Copy out the entries from the line containing "tart (703, 982)" through the last entry, inclusive, and shift each answer coordinate by adding 82 to both of its numbers.

====== MATERIAL SHOWN

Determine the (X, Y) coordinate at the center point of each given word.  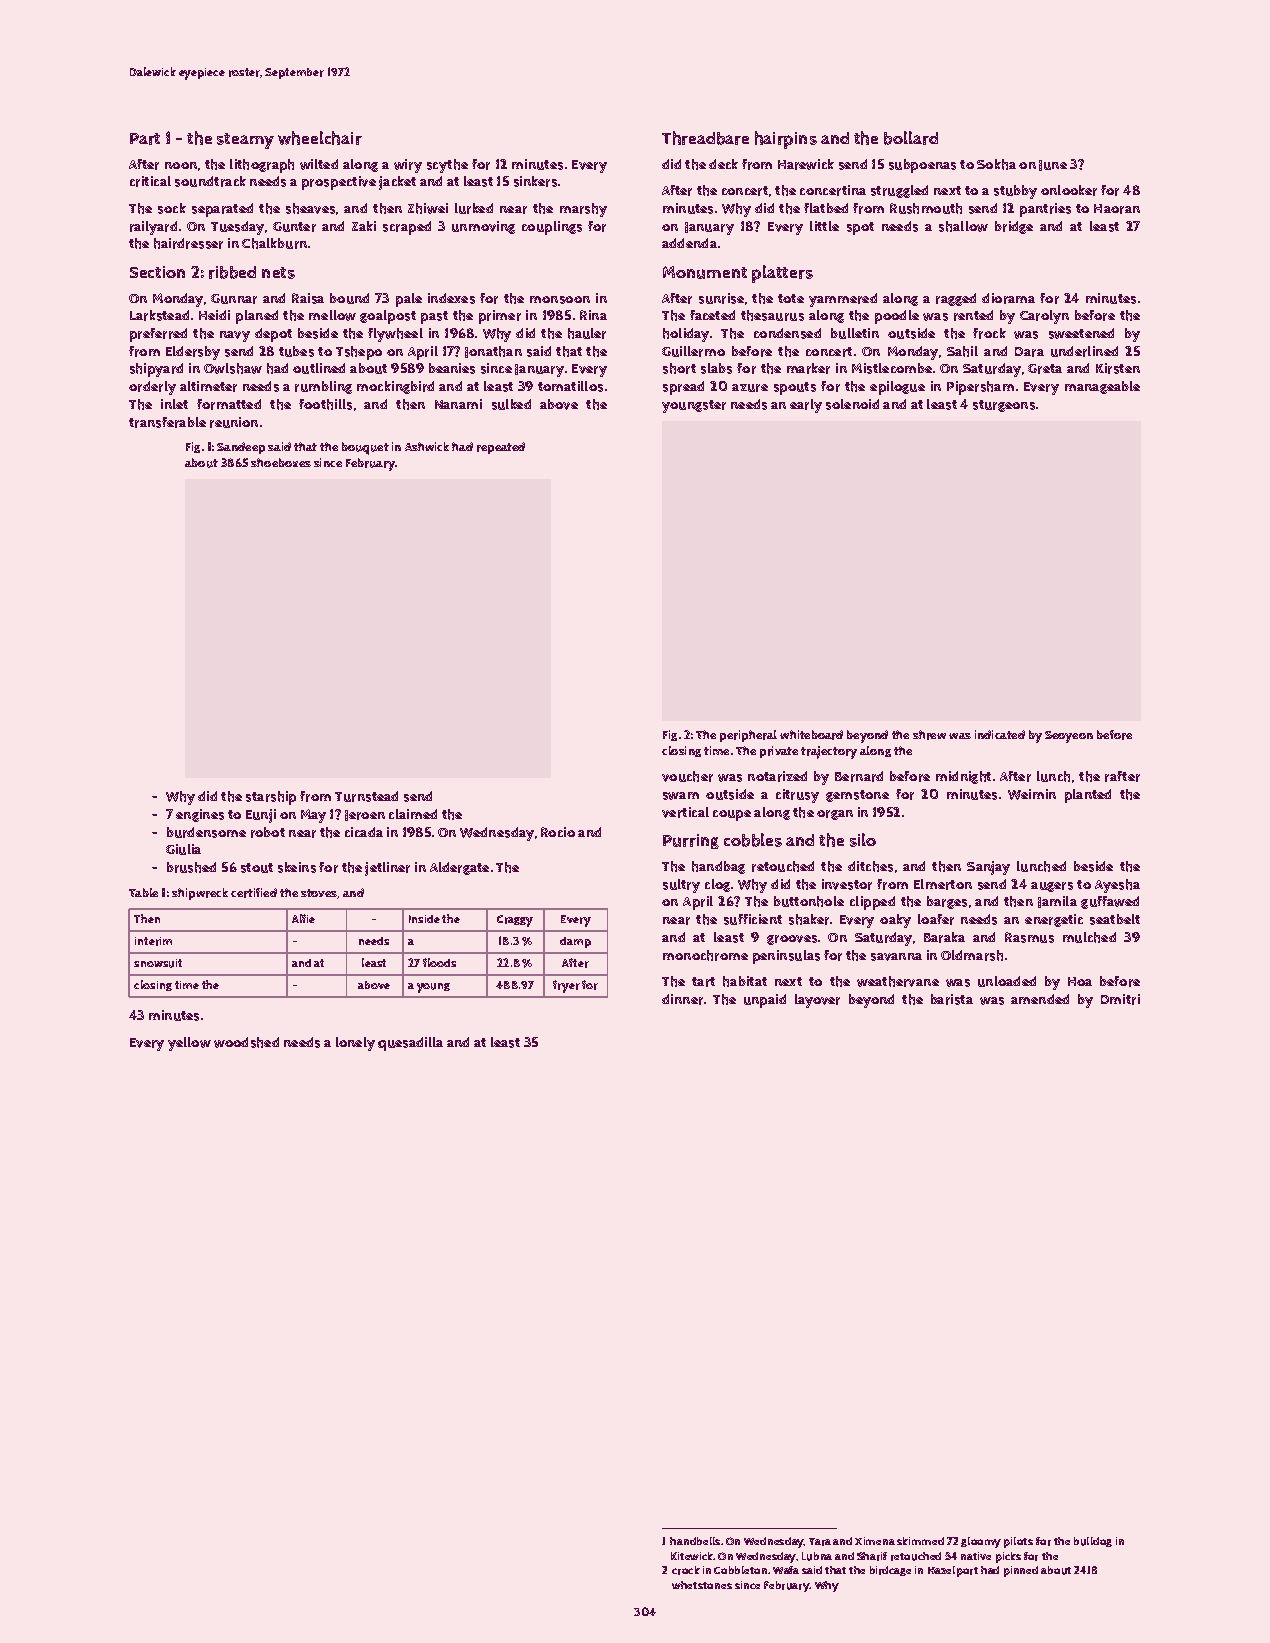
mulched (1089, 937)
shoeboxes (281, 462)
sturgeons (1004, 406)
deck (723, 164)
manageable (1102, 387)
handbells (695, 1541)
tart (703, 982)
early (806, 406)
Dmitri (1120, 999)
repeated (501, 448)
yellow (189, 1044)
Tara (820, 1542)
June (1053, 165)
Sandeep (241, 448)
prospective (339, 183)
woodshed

============

TASK OUTPUT:
tart (785, 1064)
early (888, 488)
Dmitri (1202, 1081)
repeated (583, 530)
yellow (271, 1126)
Tara (902, 1624)
June (1135, 247)
Sandeep (323, 530)
prospective (421, 265)
woodshed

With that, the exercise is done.